EXERCISE GOAL: Your result will be the set of lines with "image", copied from the material below.

╭─ SOURCE INFORMATION

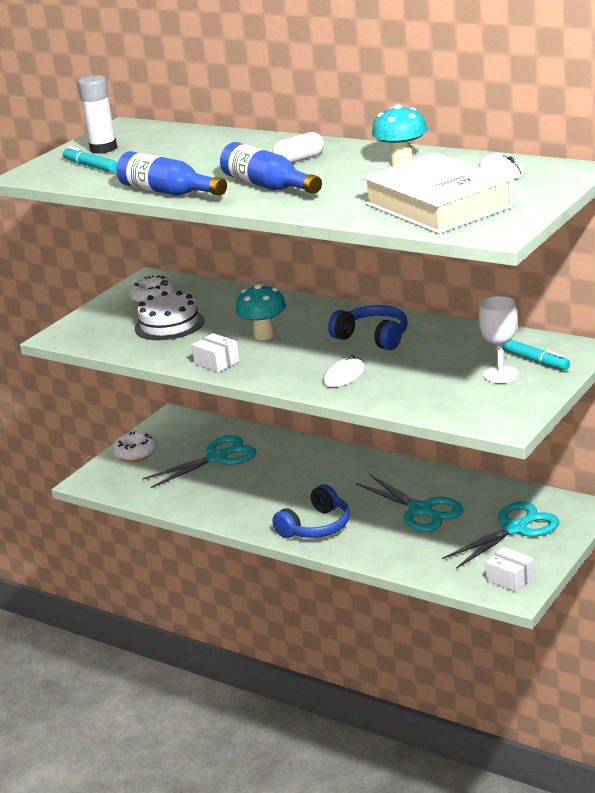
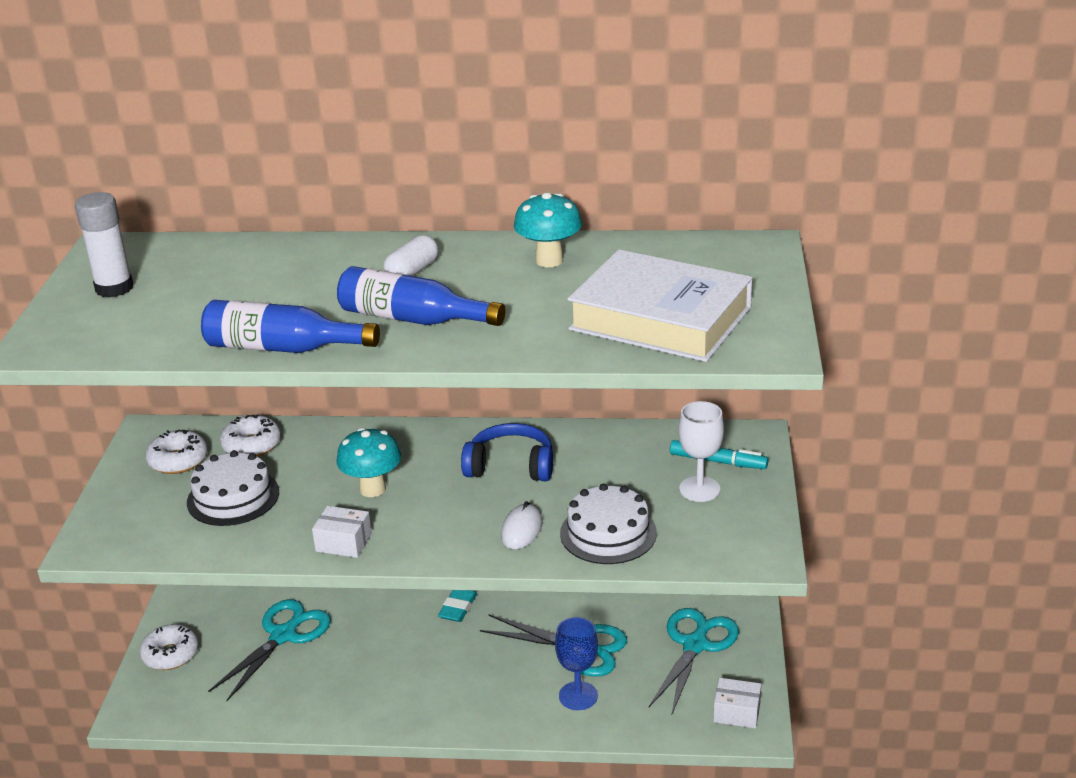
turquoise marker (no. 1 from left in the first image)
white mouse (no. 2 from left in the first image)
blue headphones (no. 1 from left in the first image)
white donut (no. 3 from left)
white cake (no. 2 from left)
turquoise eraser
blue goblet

╰─

ANSWER SPACE:
turquoise marker (no. 1 from left in the first image)
white mouse (no. 2 from left in the first image)
blue headphones (no. 1 from left in the first image)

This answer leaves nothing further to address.